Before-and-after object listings

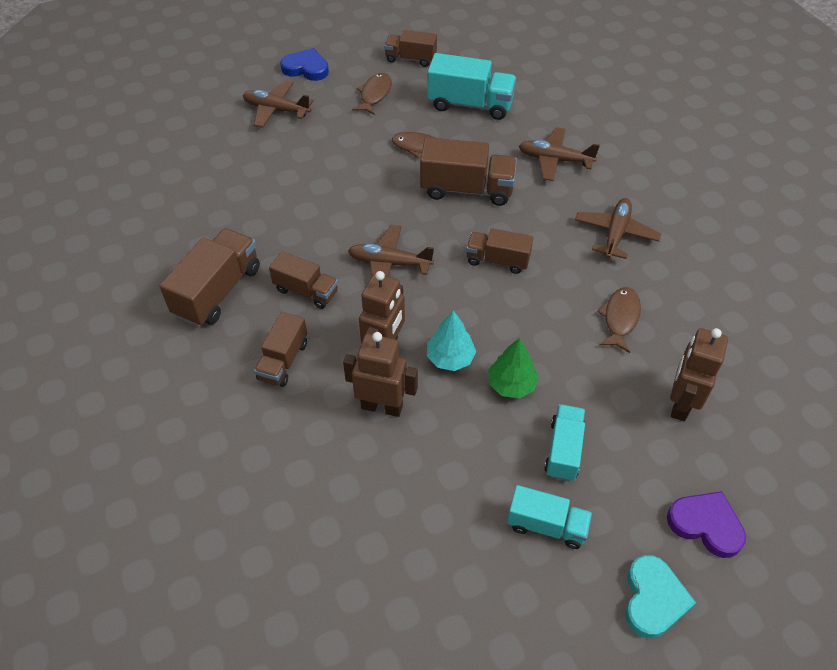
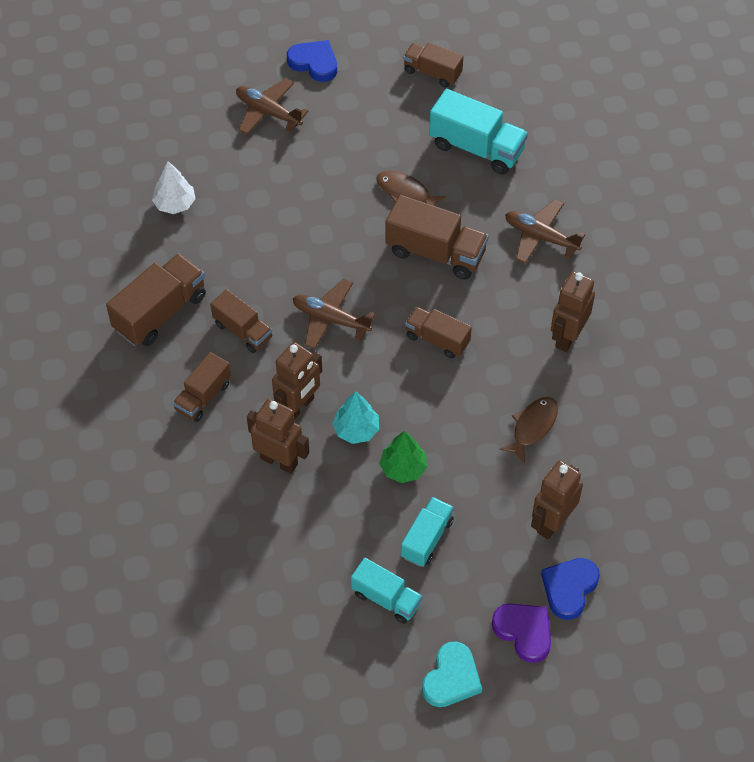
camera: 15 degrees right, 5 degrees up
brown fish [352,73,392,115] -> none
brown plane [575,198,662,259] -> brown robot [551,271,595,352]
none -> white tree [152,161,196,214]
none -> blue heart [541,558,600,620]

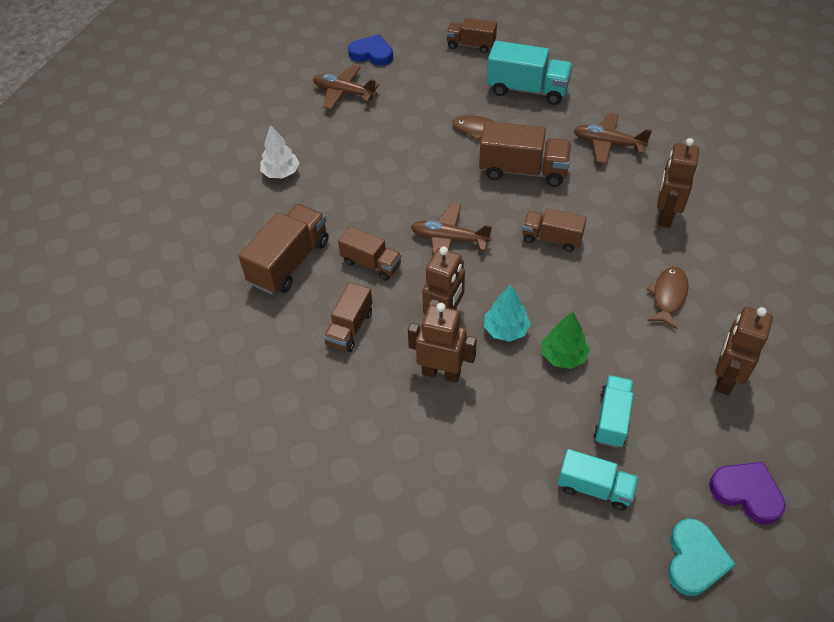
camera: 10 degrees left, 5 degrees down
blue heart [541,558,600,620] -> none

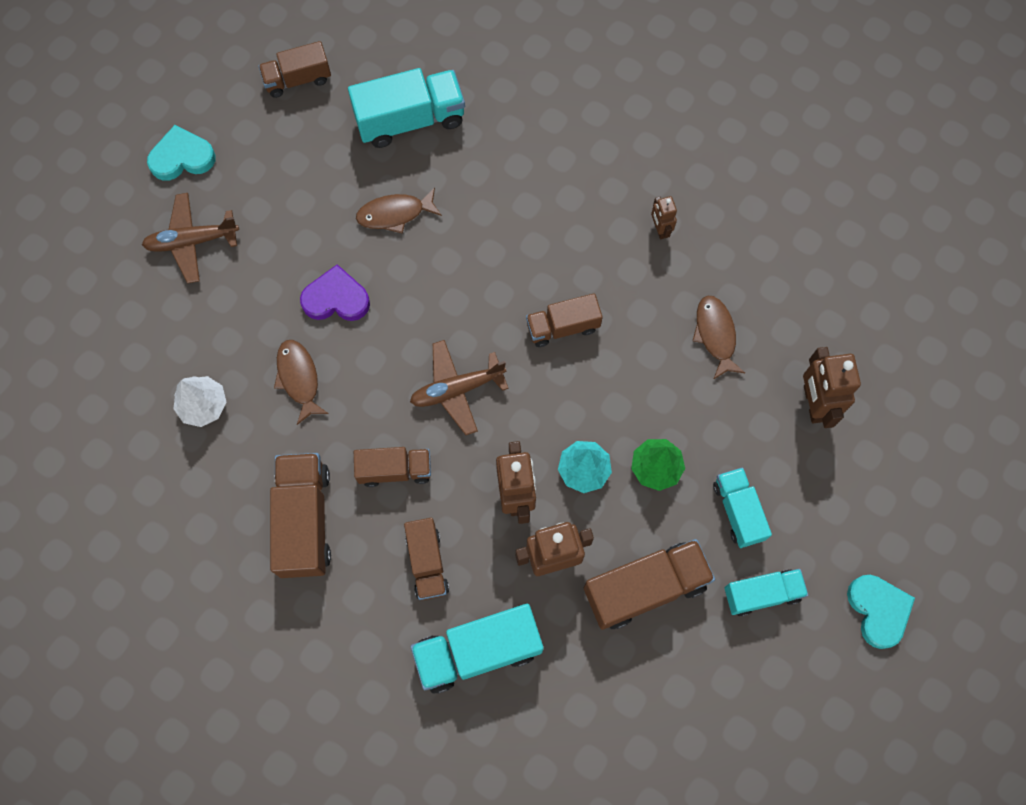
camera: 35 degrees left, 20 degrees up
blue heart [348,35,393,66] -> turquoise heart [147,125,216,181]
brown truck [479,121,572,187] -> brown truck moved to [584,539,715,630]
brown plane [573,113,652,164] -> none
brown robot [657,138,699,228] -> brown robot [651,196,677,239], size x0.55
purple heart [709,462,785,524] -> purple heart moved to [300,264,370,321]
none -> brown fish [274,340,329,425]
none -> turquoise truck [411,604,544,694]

* * *

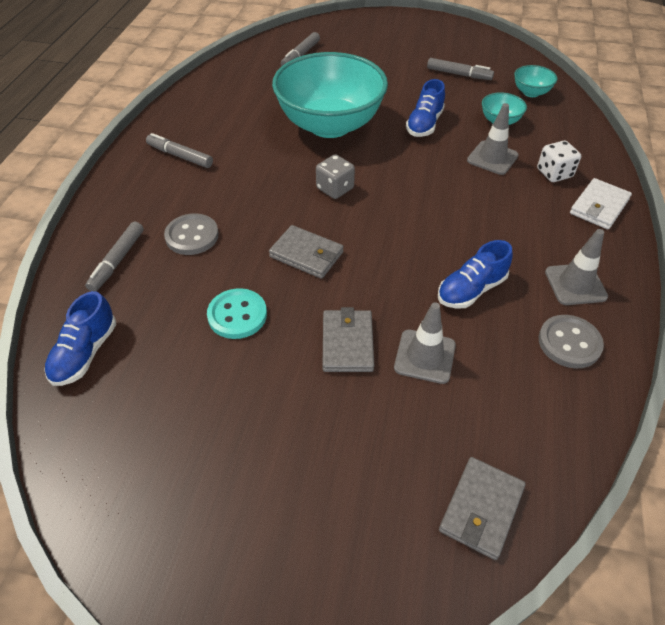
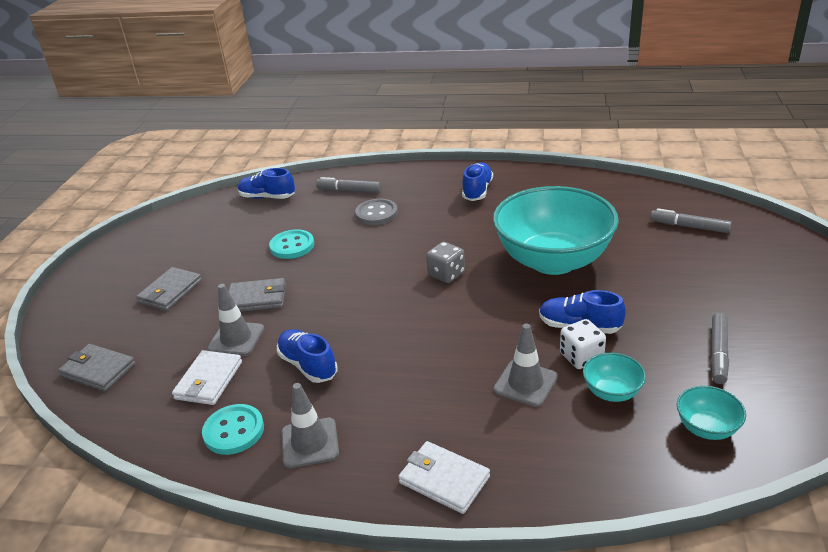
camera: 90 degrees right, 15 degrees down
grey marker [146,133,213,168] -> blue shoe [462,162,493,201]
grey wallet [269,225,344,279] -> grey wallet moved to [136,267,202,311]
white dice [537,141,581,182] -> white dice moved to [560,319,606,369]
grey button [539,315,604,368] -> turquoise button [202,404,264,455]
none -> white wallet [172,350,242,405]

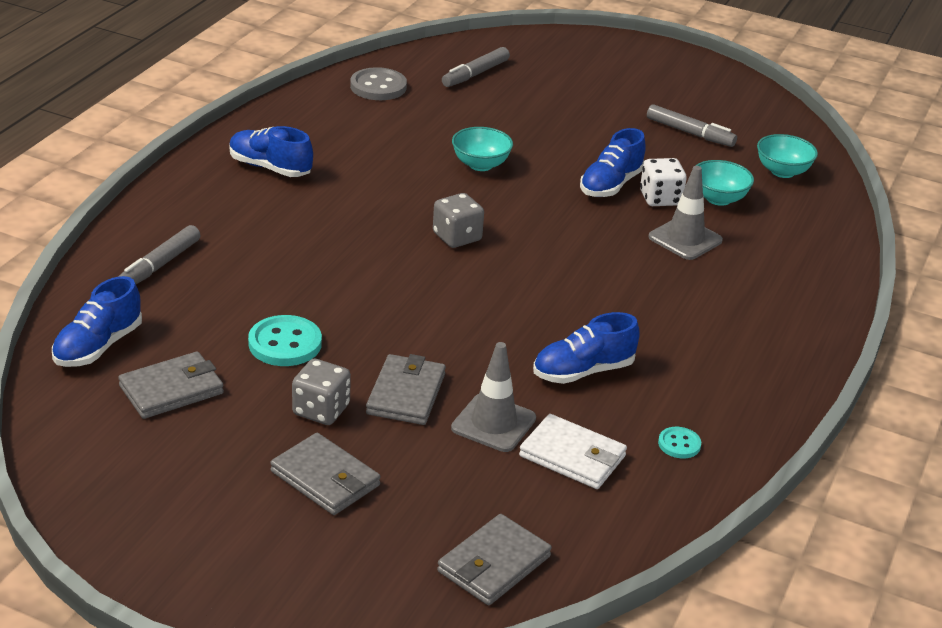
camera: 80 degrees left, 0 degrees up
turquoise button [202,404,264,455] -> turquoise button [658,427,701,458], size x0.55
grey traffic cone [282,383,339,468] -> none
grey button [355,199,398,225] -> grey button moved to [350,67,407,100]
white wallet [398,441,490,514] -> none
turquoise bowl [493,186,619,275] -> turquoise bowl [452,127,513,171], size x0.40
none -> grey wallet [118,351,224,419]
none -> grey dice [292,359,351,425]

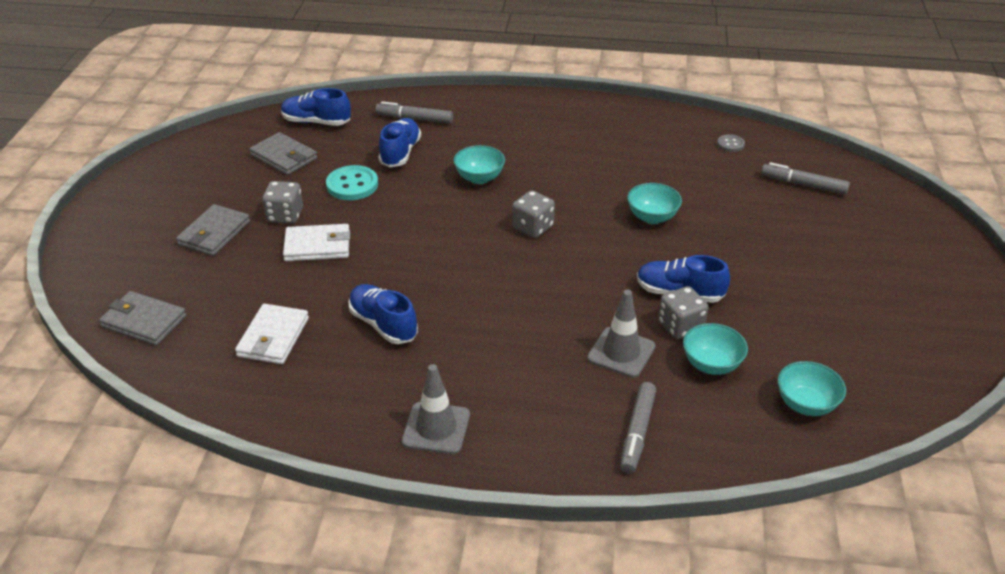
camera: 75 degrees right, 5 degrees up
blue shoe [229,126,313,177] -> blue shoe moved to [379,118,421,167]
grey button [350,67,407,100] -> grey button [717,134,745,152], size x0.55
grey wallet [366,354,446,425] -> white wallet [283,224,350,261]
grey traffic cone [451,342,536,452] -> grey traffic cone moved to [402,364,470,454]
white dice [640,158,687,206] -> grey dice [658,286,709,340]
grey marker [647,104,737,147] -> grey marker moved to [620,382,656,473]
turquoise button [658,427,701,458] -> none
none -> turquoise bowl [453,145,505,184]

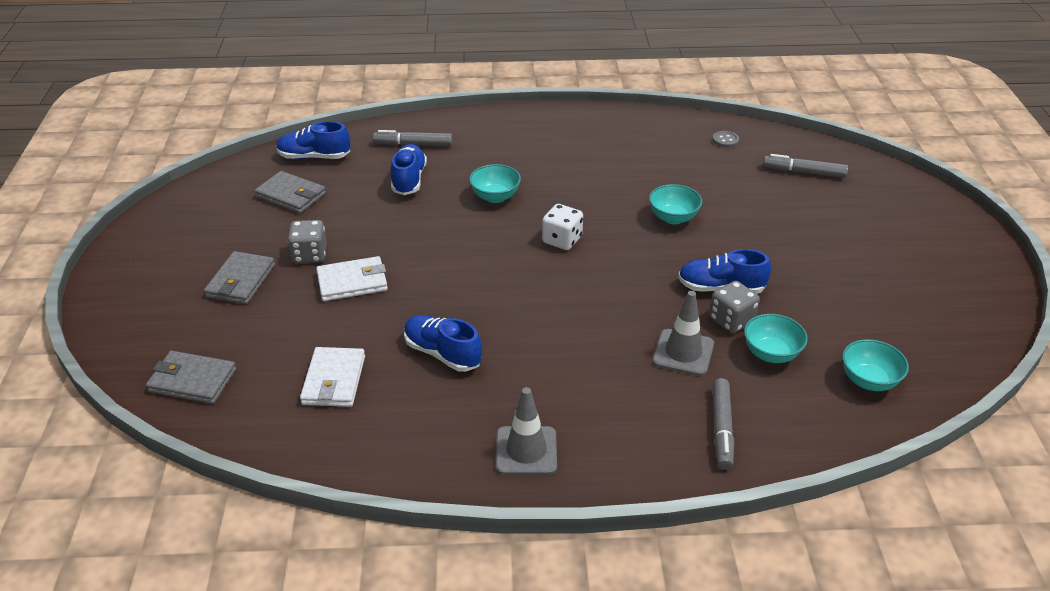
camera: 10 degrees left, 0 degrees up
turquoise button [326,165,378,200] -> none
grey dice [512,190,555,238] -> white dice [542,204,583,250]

**Work order:** Copy out only the lines of the records above from the one with "camera: 80 degrees left, 0 degrees up" through the one with "none -> grey dice [292,359,351,425]", exactly as they stand, both included.

**Solution for this task:**
camera: 80 degrees left, 0 degrees up
turquoise button [202,404,264,455] -> turquoise button [658,427,701,458], size x0.55
grey traffic cone [282,383,339,468] -> none
grey button [355,199,398,225] -> grey button moved to [350,67,407,100]
white wallet [398,441,490,514] -> none
turquoise bowl [493,186,619,275] -> turquoise bowl [452,127,513,171], size x0.40
none -> grey wallet [118,351,224,419]
none -> grey dice [292,359,351,425]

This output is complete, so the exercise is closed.